# Activity:
Write out each record below exactly, without pictures.

Dataset records Block Start

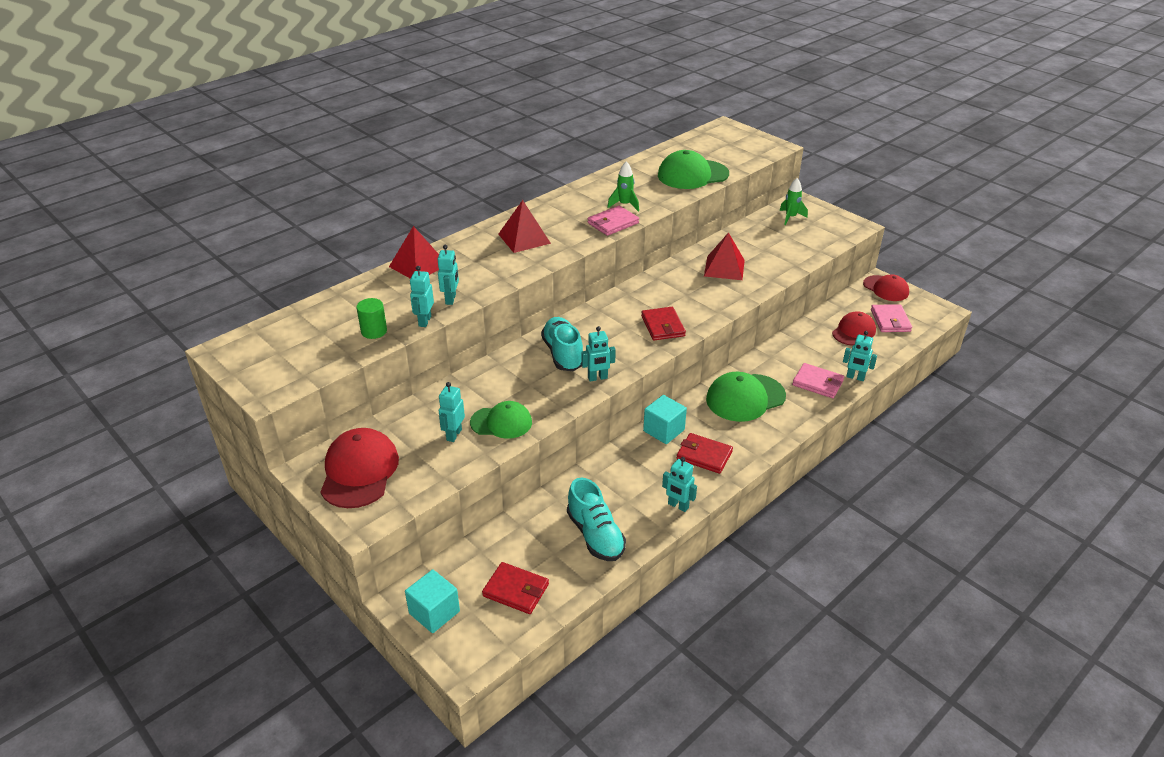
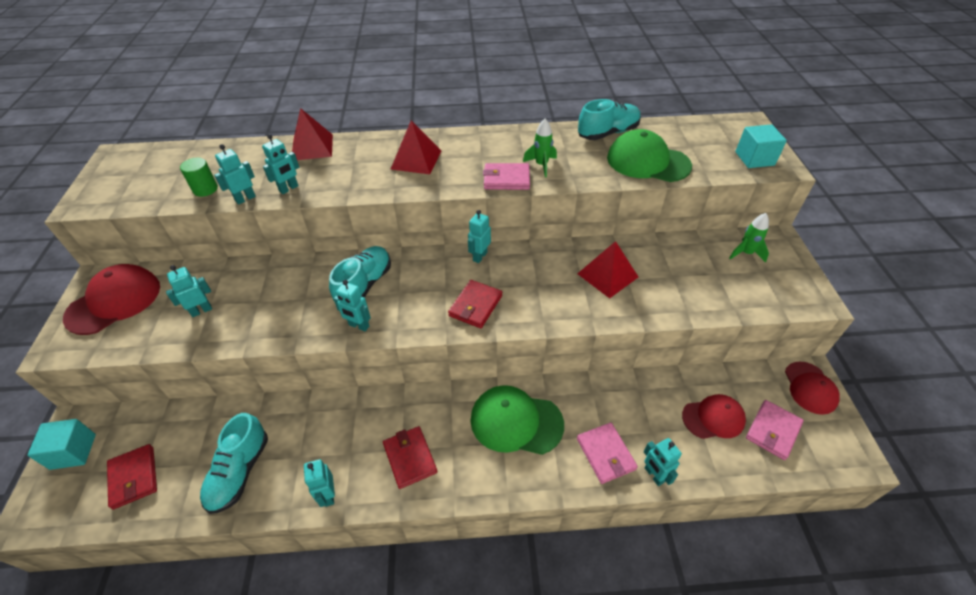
camera: 40 degrees right, 10 degrees up
(501, 422) = (242, 321): green cap -> none
(623, 297) = (479, 256): none -> turquoise robot
(641, 166) = (608, 133): none -> turquoise shoe
(664, 430) = (409, 406): turquoise cube -> turquoise cube (754, 158)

Dataset records Block End

# Answer:
camera: 40 degrees right, 10 degrees up
(501, 422) = (242, 321): green cap -> none
(623, 297) = (479, 256): none -> turquoise robot
(641, 166) = (608, 133): none -> turquoise shoe
(664, 430) = (409, 406): turquoise cube -> turquoise cube (754, 158)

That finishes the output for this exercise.